### Supplied entries
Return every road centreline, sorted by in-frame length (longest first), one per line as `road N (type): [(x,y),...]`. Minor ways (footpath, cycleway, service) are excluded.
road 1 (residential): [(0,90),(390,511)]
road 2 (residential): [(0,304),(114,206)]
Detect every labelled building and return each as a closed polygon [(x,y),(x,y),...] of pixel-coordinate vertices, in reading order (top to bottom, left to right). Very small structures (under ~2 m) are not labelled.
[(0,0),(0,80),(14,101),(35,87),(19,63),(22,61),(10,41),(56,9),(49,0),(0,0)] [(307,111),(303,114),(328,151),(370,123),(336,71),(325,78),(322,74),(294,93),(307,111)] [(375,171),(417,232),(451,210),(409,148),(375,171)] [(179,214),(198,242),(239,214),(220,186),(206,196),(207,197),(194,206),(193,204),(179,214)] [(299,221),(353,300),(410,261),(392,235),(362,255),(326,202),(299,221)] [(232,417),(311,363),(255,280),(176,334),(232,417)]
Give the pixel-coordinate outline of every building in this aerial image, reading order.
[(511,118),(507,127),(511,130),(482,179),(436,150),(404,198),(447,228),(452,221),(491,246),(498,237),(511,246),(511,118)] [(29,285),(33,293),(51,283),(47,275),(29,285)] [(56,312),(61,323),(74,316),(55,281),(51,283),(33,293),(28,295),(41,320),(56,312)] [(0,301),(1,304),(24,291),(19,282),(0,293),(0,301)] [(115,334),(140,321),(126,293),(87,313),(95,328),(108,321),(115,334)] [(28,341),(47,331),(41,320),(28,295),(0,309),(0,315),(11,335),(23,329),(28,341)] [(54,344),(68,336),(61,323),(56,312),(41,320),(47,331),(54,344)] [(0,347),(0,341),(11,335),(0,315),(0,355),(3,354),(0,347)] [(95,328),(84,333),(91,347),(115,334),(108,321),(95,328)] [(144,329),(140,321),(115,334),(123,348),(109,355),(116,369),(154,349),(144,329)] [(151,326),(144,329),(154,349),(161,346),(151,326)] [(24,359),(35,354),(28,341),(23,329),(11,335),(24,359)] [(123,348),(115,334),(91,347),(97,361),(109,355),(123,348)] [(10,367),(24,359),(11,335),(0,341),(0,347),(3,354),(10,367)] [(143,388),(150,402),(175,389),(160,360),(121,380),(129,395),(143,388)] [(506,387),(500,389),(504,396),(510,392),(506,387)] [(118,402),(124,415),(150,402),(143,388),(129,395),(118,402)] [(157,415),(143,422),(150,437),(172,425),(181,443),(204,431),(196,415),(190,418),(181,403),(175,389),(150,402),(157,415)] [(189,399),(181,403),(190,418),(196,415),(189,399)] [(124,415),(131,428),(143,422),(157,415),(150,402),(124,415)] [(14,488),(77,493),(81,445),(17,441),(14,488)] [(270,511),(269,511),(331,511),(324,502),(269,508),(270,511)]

### Written task
Rewrite the lines above with "pixel-coordinate" changed to "image-coordinate" wherever it occurs, keeping everything else the same.

### Solution for this task
Return every road centreline, sorted by in-frame length (longest first), one per line as `road N (type): [(x,y),...]`. Minor ways (footpath, cycleway, service) are excluded.
road 1 (residential): [(0,90),(390,511)]
road 2 (residential): [(0,304),(114,206)]
Detect every labelled building and return each as a closed polygon [(x,y),(x,y),...] of image-coordinate vertices, in reading order (top to bottom, left to right). Very small structures (under ~2 m) are not labelled.
[(0,0),(0,80),(14,101),(35,87),(19,63),(22,61),(10,41),(56,9),(49,0),(0,0)] [(307,111),(303,114),(328,151),(370,123),(336,71),(325,78),(322,74),(294,93),(307,111)] [(375,171),(417,232),(451,210),(409,148),(375,171)] [(179,214),(198,242),(239,214),(220,186),(206,196),(207,197),(194,206),(193,204),(179,214)] [(299,221),(353,300),(410,261),(392,235),(362,255),(326,202),(299,221)] [(232,417),(311,363),(255,280),(176,334),(232,417)]
Give the image-coordinate outline of every building in this aerial image, reading order.
[(511,118),(507,127),(511,130),(482,179),(436,150),(404,198),(447,228),(452,221),(491,246),(498,237),(511,246),(511,118)] [(29,285),(33,293),(51,283),(47,275),(29,285)] [(56,312),(61,323),(74,316),(55,281),(51,283),(33,293),(28,295),(41,320),(56,312)] [(0,301),(1,304),(24,291),(19,282),(0,293),(0,301)] [(115,334),(140,321),(126,293),(87,313),(95,328),(108,321),(115,334)] [(28,341),(47,331),(41,320),(28,295),(0,309),(0,315),(11,335),(23,329),(28,341)] [(54,344),(68,336),(61,323),(56,312),(41,320),(47,331),(54,344)] [(0,347),(0,341),(11,335),(0,315),(0,355),(3,354),(0,347)] [(95,328),(84,333),(91,347),(115,334),(108,321),(95,328)] [(144,329),(140,321),(115,334),(123,348),(109,355),(116,369),(154,349),(144,329)] [(151,326),(144,329),(154,349),(161,346),(151,326)] [(24,359),(35,354),(28,341),(23,329),(11,335),(24,359)] [(123,348),(115,334),(91,347),(97,361),(109,355),(123,348)] [(10,367),(24,359),(11,335),(0,341),(0,347),(3,354),(10,367)] [(143,388),(150,402),(175,389),(160,360),(121,380),(129,395),(143,388)] [(506,387),(500,389),(504,396),(510,392),(506,387)] [(118,402),(124,415),(150,402),(143,388),(129,395),(118,402)] [(157,415),(143,422),(150,437),(172,425),(181,443),(204,431),(196,415),(190,418),(181,403),(175,389),(150,402),(157,415)] [(189,399),(181,403),(190,418),(196,415),(189,399)] [(124,415),(131,428),(143,422),(157,415),(150,402),(124,415)] [(14,488),(77,493),(81,445),(17,441),(14,488)] [(270,511),(269,511),(331,511),(324,502),(269,508),(270,511)]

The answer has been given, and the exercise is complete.